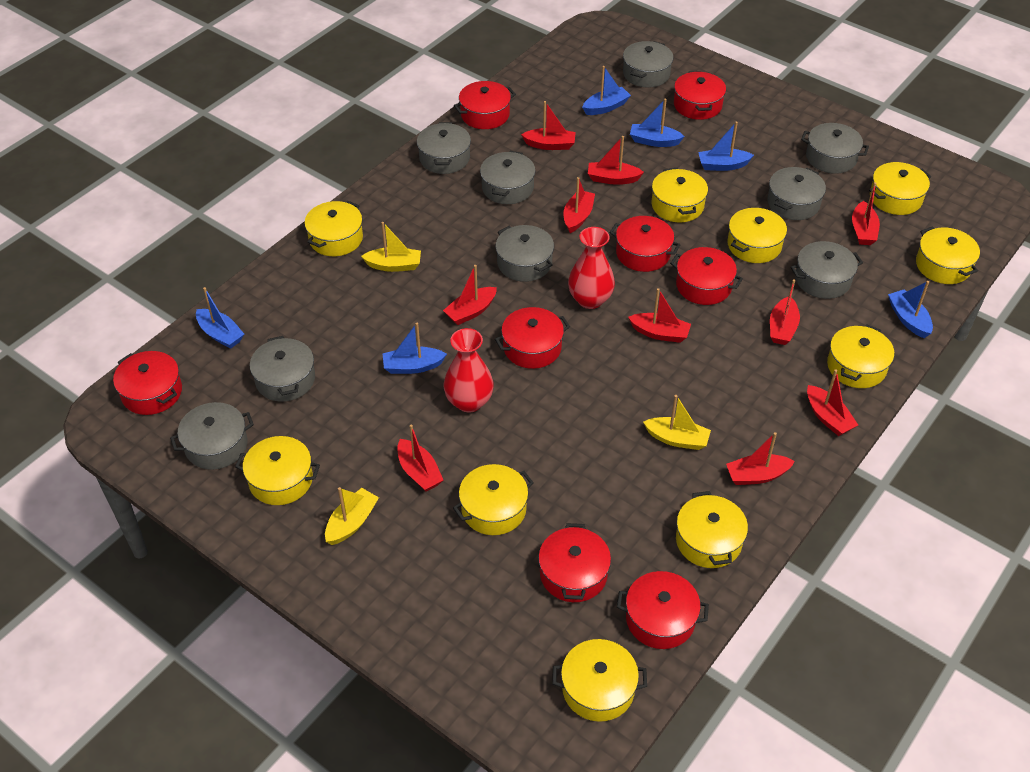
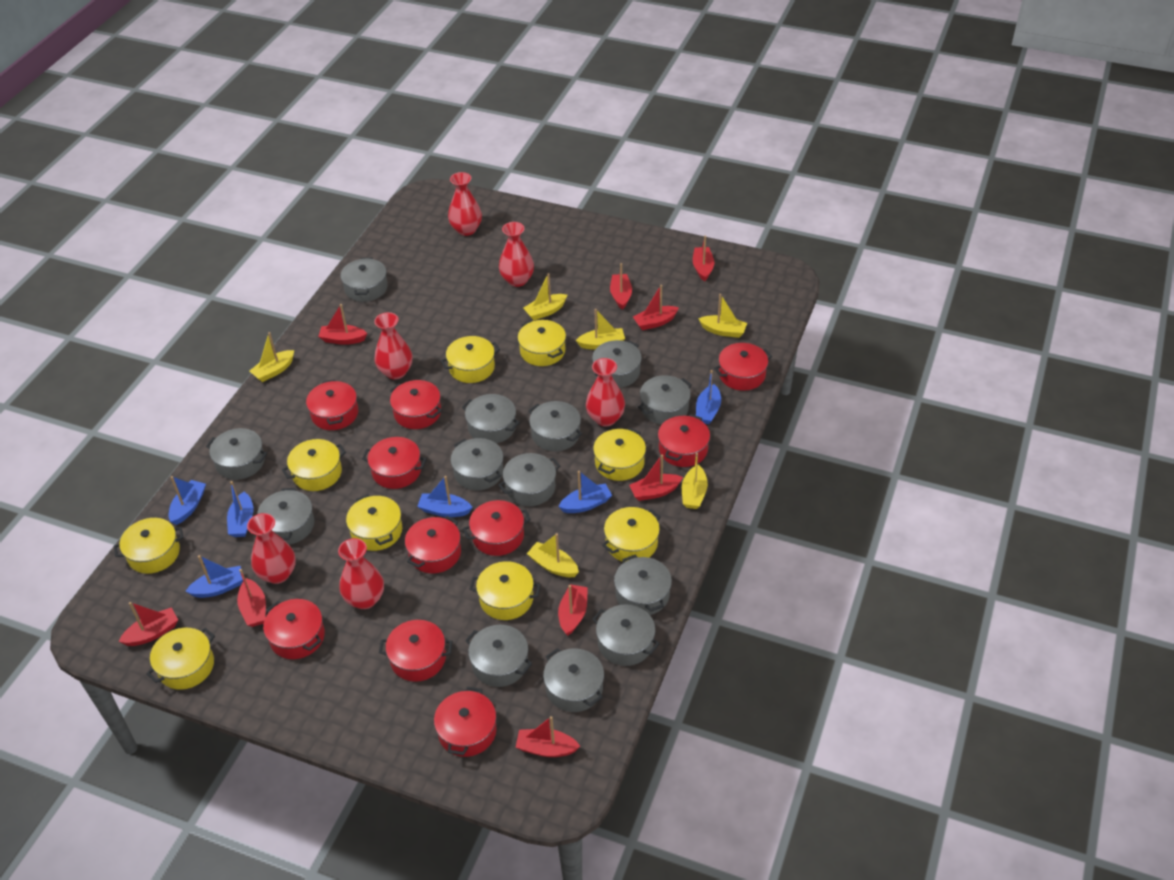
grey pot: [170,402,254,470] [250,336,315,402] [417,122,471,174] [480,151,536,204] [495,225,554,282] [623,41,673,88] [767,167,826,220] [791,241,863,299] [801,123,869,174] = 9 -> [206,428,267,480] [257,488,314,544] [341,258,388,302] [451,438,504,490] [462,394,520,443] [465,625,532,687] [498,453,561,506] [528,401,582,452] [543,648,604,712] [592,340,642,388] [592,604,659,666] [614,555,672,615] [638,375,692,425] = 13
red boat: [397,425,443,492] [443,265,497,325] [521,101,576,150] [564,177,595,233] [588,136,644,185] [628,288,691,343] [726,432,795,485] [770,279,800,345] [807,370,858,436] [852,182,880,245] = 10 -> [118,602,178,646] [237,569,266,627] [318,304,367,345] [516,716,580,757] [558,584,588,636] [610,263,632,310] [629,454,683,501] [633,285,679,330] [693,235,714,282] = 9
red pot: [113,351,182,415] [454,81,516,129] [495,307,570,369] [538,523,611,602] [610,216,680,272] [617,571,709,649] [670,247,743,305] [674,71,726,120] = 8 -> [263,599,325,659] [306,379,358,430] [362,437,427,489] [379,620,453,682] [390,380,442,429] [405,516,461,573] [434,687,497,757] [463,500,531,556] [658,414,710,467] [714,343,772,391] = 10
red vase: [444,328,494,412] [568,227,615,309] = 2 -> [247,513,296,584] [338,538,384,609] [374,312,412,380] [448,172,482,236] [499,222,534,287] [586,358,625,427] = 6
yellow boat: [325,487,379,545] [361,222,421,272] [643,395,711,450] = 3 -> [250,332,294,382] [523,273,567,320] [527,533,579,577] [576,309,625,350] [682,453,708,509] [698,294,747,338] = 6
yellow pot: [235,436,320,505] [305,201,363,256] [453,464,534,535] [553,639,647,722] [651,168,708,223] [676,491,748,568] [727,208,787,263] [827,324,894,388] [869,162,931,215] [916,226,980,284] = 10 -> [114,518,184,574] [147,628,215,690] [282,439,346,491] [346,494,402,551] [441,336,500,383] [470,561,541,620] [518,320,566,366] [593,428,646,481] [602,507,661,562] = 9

...

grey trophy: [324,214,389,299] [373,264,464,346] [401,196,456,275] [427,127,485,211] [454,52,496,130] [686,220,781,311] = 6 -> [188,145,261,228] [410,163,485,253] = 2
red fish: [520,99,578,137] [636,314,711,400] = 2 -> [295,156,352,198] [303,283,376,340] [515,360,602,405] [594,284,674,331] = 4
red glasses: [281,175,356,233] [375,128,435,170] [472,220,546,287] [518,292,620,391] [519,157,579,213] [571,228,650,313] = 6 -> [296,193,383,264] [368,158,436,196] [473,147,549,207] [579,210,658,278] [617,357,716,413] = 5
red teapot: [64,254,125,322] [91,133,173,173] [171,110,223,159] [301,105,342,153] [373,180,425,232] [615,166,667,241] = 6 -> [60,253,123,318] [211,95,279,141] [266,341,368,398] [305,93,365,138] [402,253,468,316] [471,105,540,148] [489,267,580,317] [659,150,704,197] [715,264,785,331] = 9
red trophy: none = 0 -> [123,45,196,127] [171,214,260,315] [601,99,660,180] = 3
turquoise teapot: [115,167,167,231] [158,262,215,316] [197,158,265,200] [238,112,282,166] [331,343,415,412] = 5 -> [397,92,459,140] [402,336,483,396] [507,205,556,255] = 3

Aim of the task> What lines in the material mention "yellow"? Copy every one of them.

Written answer>
yellow boat: [325,487,379,545] [361,222,421,272] [643,395,711,450] = 3 -> [250,332,294,382] [523,273,567,320] [527,533,579,577] [576,309,625,350] [682,453,708,509] [698,294,747,338] = 6
yellow pot: [235,436,320,505] [305,201,363,256] [453,464,534,535] [553,639,647,722] [651,168,708,223] [676,491,748,568] [727,208,787,263] [827,324,894,388] [869,162,931,215] [916,226,980,284] = 10 -> [114,518,184,574] [147,628,215,690] [282,439,346,491] [346,494,402,551] [441,336,500,383] [470,561,541,620] [518,320,566,366] [593,428,646,481] [602,507,661,562] = 9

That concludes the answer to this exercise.